- Task to complete -
Your reply should repeat all records verbatim and contain no images.

Scene comparison data

>>

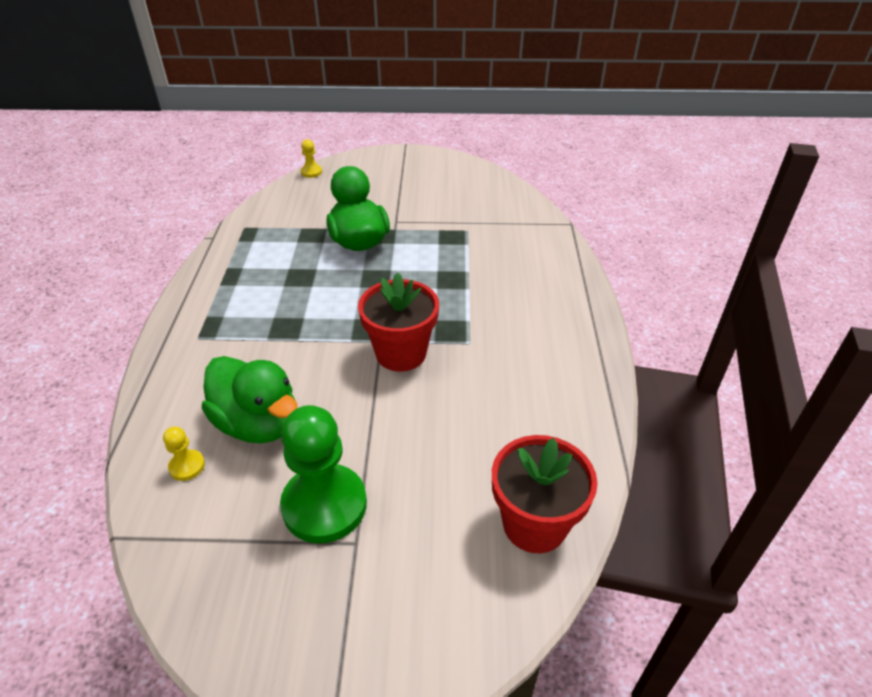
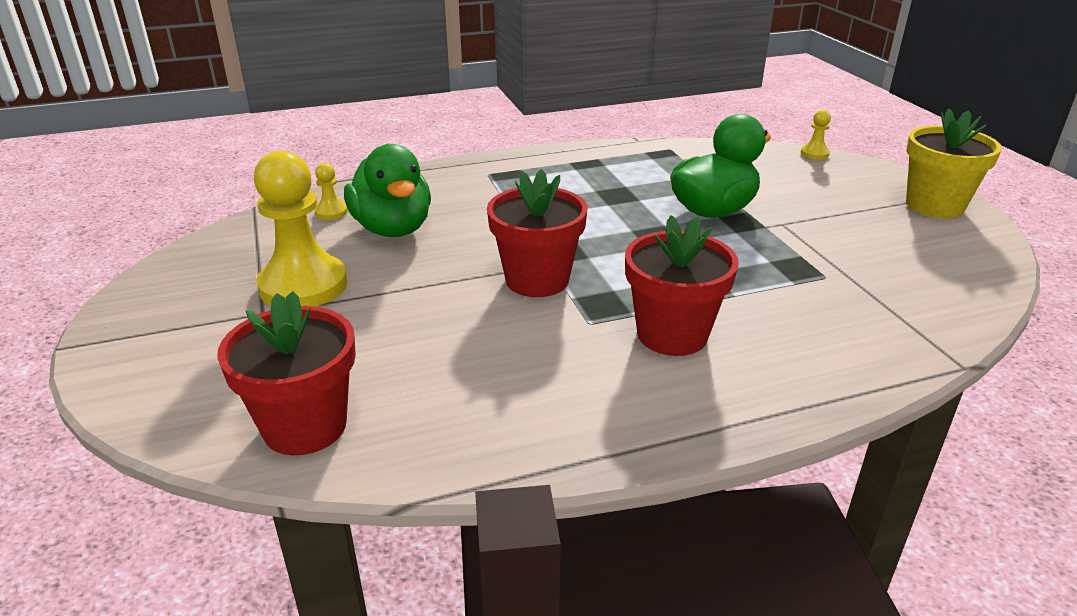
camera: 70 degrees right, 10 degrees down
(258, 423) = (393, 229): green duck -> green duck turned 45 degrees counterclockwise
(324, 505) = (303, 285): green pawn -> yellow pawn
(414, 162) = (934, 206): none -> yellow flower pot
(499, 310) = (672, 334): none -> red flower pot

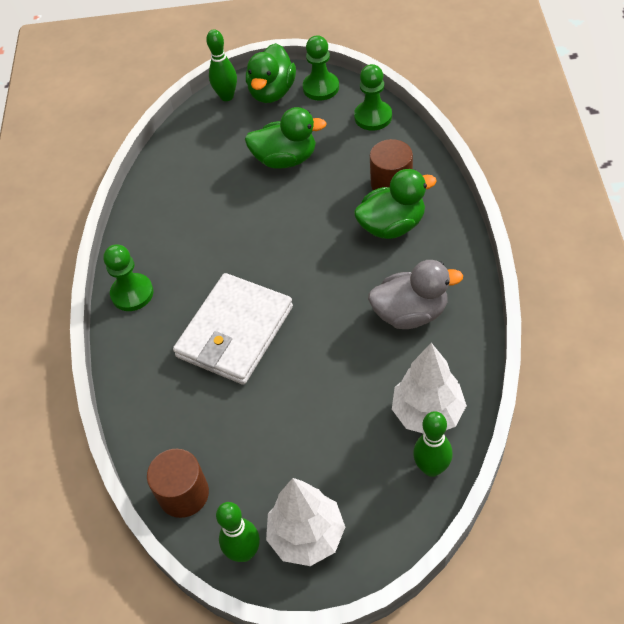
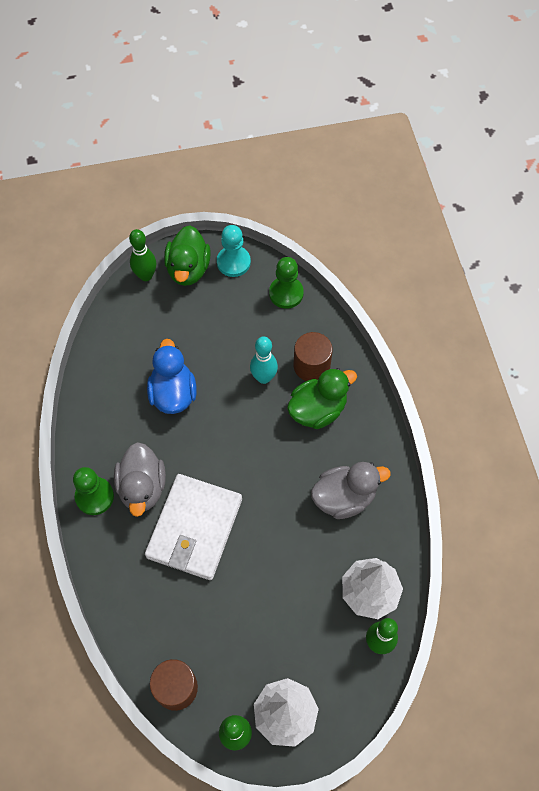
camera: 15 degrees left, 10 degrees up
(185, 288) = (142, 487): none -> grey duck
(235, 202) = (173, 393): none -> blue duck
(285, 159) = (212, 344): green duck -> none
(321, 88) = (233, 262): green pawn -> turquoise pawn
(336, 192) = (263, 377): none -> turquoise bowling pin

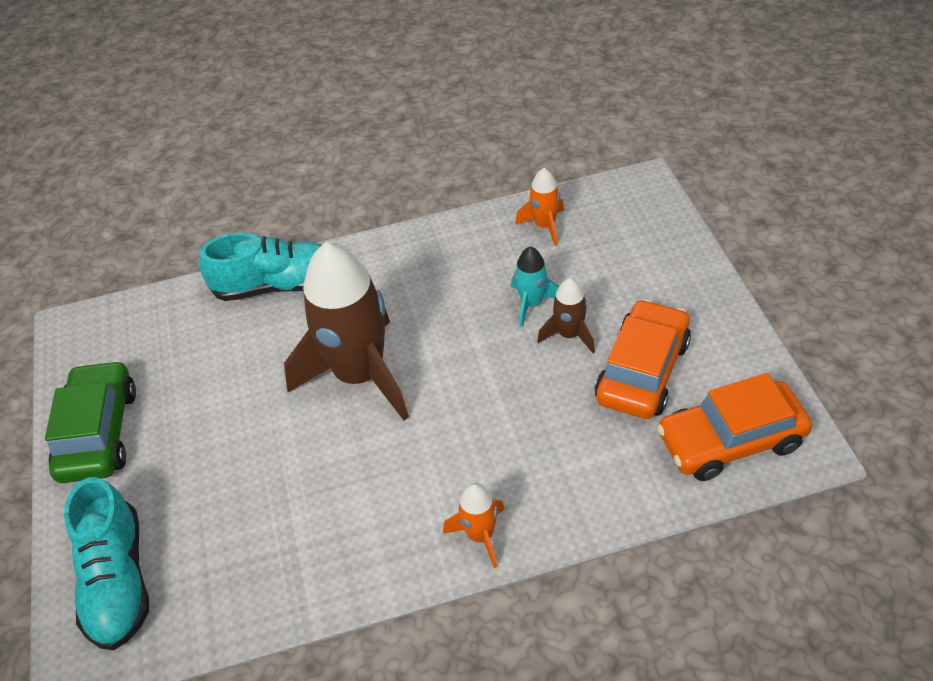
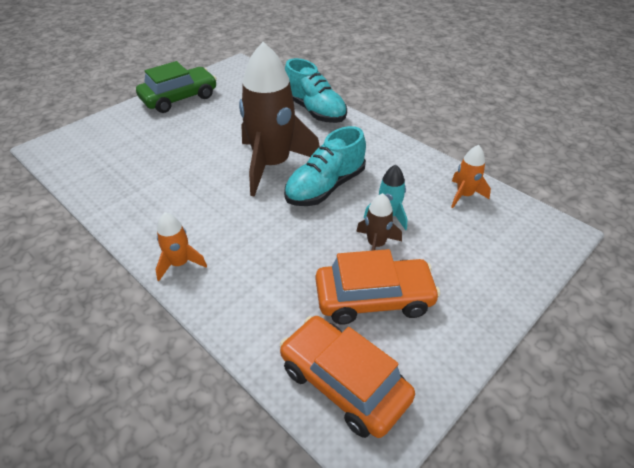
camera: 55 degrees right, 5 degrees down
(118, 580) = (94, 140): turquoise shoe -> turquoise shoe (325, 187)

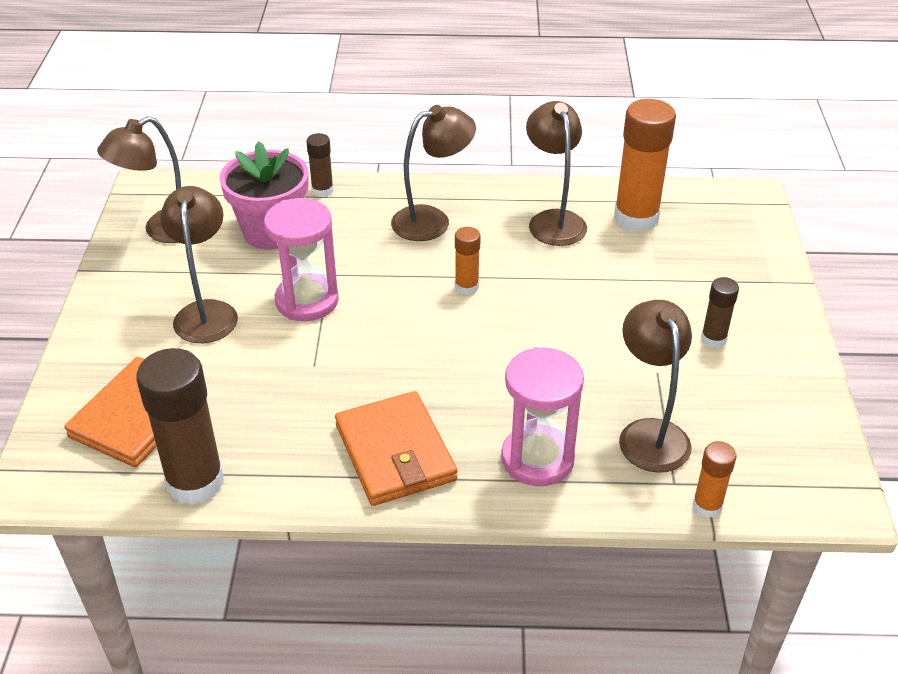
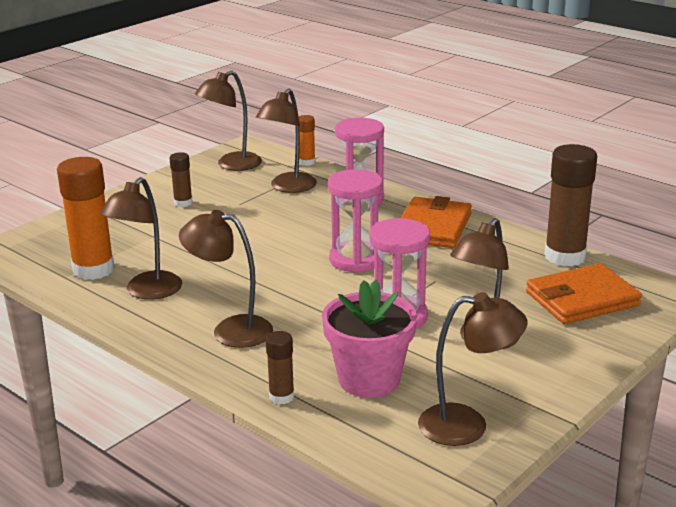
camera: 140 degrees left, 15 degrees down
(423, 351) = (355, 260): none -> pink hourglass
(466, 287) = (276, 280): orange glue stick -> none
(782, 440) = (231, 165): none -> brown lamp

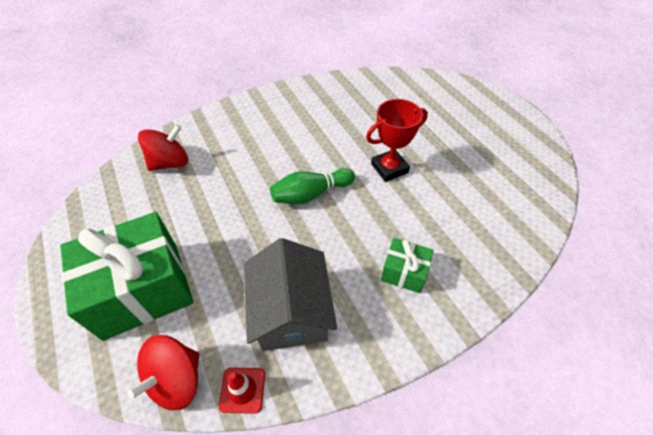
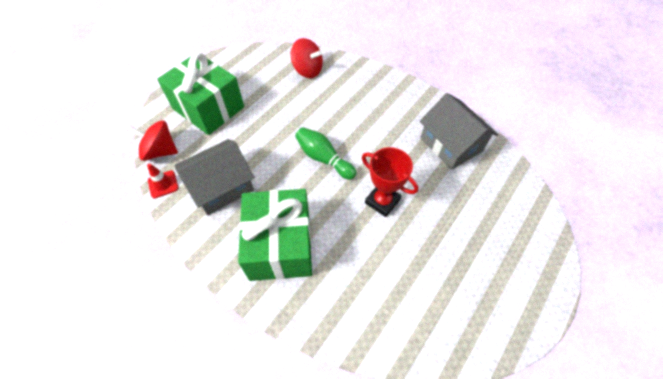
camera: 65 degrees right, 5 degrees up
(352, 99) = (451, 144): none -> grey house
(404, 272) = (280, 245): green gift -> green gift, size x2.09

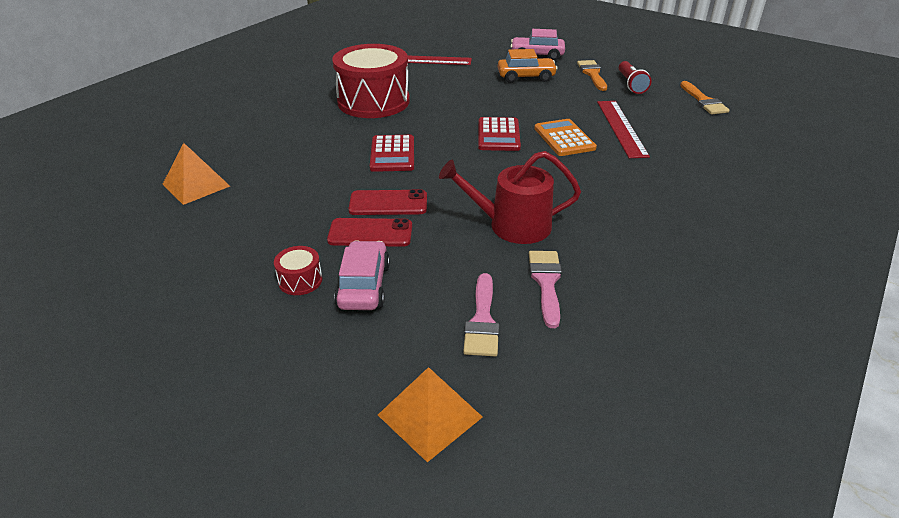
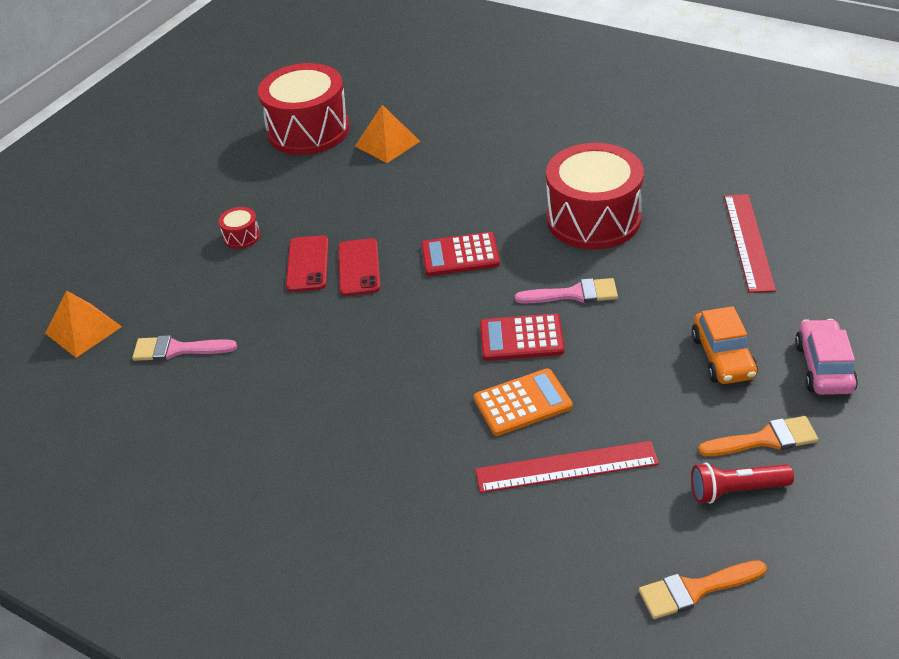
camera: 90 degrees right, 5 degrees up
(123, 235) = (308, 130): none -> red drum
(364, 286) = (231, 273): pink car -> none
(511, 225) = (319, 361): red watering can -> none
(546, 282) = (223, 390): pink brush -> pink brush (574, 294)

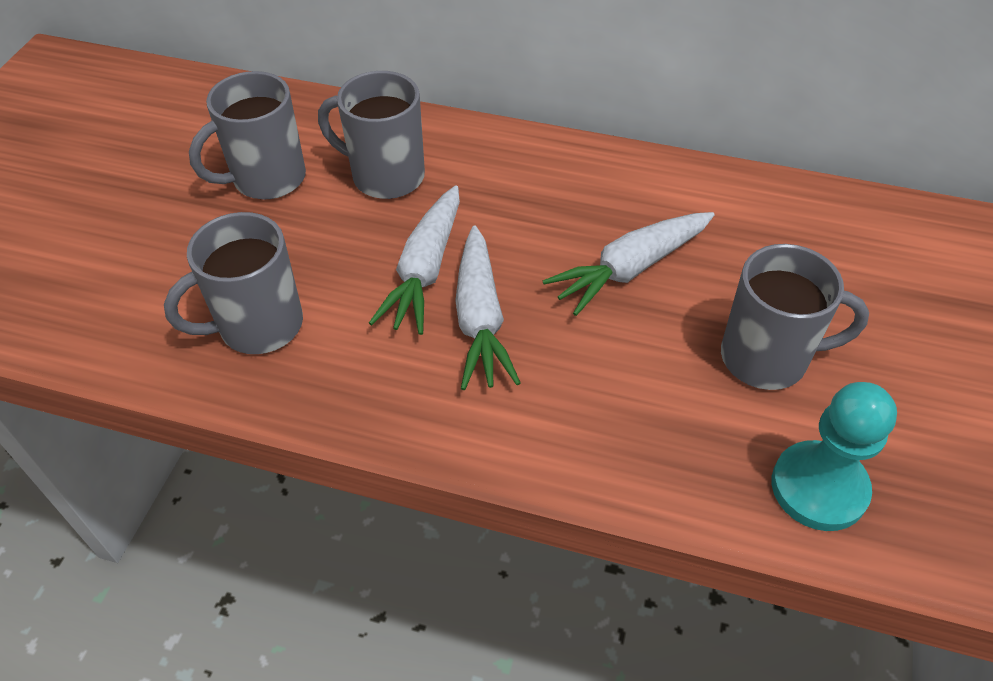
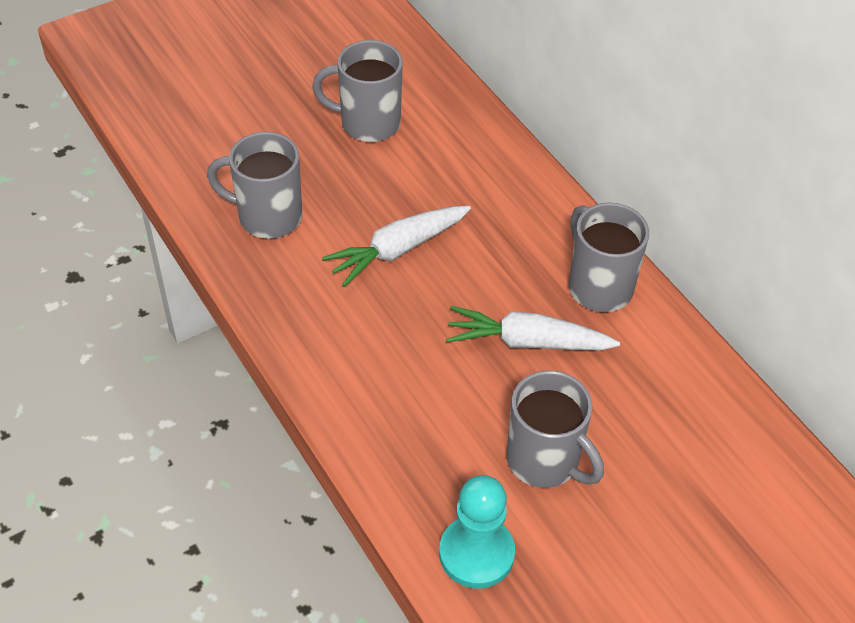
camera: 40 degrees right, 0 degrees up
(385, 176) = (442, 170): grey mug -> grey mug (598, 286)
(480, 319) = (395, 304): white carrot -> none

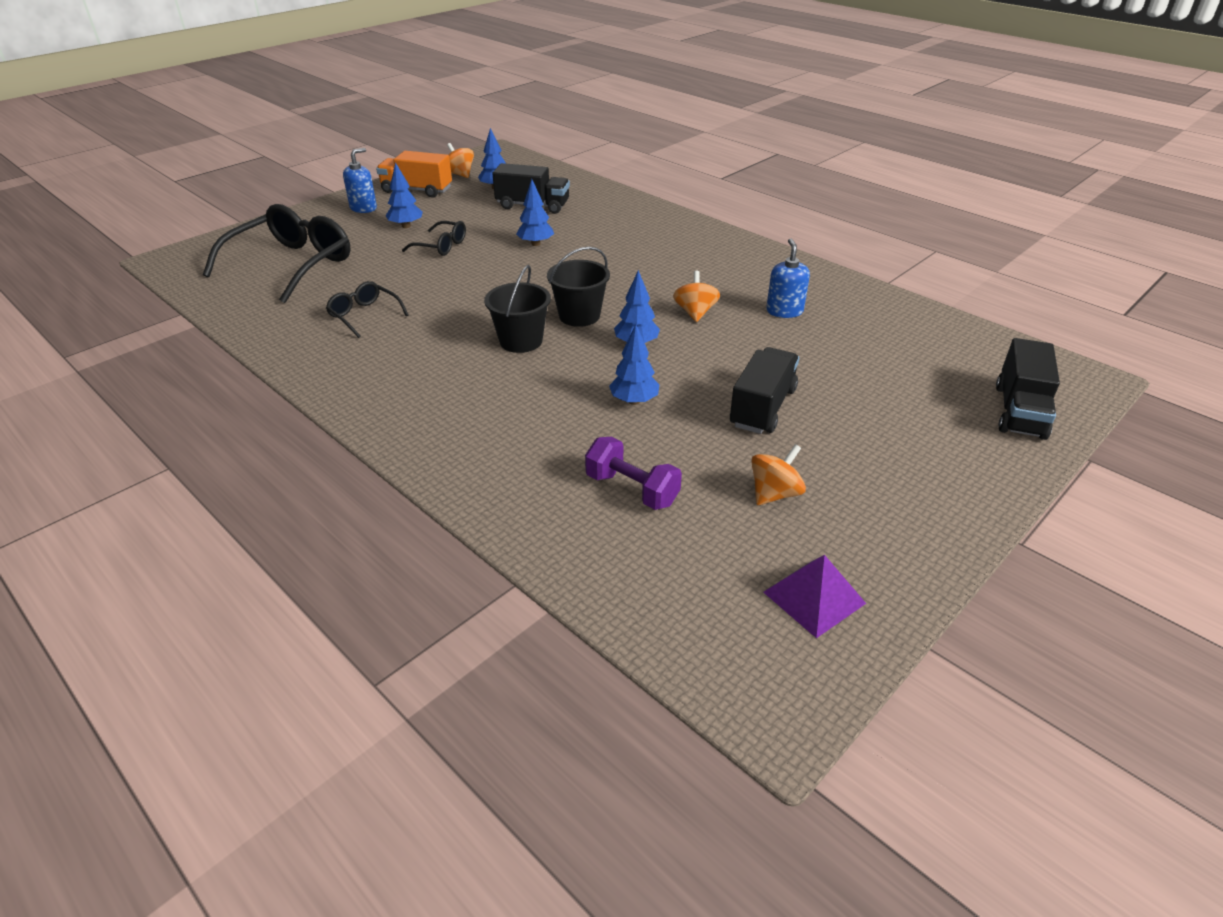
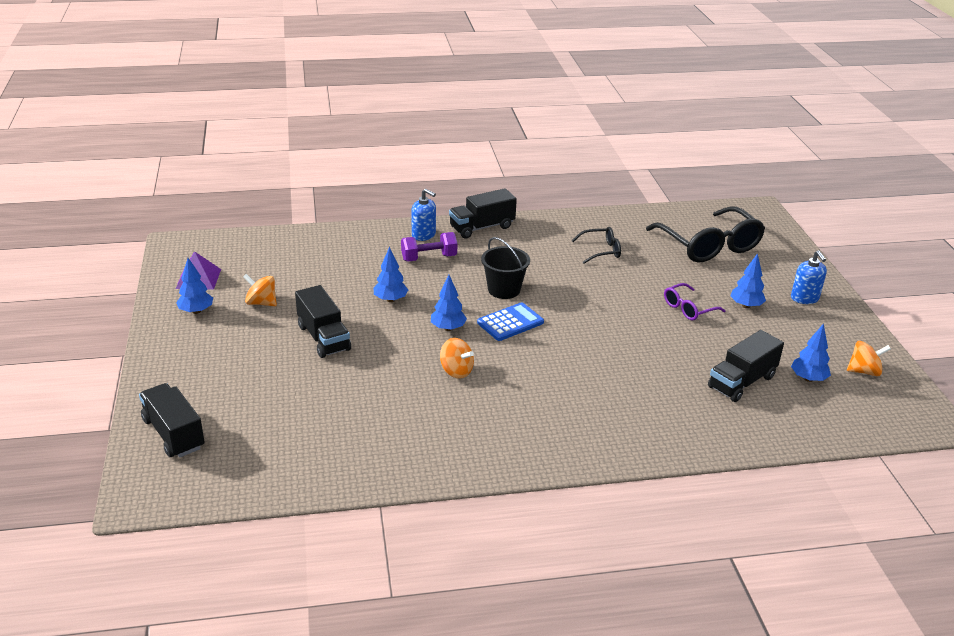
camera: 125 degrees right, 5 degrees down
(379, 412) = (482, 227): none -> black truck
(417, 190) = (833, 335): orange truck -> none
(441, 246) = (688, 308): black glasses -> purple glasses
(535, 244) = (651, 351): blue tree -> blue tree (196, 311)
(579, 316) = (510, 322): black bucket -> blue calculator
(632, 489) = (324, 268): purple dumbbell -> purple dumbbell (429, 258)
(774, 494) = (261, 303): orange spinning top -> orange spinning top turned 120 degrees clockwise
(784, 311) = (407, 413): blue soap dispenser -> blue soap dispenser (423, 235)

<<

- Written response -
camera: 70 degrees right, 10 degrees down
(258, 423) = (393, 229): green duck -> green duck turned 45 degrees counterclockwise
(324, 505) = (303, 285): green pawn -> yellow pawn
(414, 162) = (934, 206): none -> yellow flower pot
(499, 310) = (672, 334): none -> red flower pot

camera: 15 degrees left, 10 degrees up
(185, 288) = (142, 487): none -> grey duck
(235, 202) = (173, 393): none -> blue duck
(285, 159) = (212, 344): green duck -> none
(321, 88) = (233, 262): green pawn -> turquoise pawn
(336, 192) = (263, 377): none -> turquoise bowling pin

camera: 55 degrees right, 5 degrees down
(118, 580) = (94, 140): turquoise shoe -> turquoise shoe (325, 187)

camera: 140 degrees left, 15 degrees down
(423, 351) = (355, 260): none -> pink hourglass
(466, 287) = (276, 280): orange glue stick -> none
(782, 440) = (231, 165): none -> brown lamp

camera: 65 degrees right, 5 degrees up
(352, 99) = (451, 144): none -> grey house
(404, 272) = (280, 245): green gift -> green gift, size x2.09

camera: 90 degrees right, 5 degrees up
(123, 235) = (308, 130): none -> red drum
(364, 286) = (231, 273): pink car -> none
(511, 225) = (319, 361): red watering can -> none
(546, 282) = (223, 390): pink brush -> pink brush (574, 294)

camera: 40 degrees right, 0 degrees up
(385, 176) = (442, 170): grey mug -> grey mug (598, 286)
(480, 319) = (395, 304): white carrot -> none

camera: 125 degrees right, 5 degrees down
(379, 412) = (482, 227): none -> black truck
(417, 190) = (833, 335): orange truck -> none
(441, 246) = (688, 308): black glasses -> purple glasses
(535, 244) = (651, 351): blue tree -> blue tree (196, 311)
(579, 316) = (510, 322): black bucket -> blue calculator
(632, 489) = (324, 268): purple dumbbell -> purple dumbbell (429, 258)
(774, 494) = (261, 303): orange spinning top -> orange spinning top turned 120 degrees clockwise
(784, 311) = (407, 413): blue soap dispenser -> blue soap dispenser (423, 235)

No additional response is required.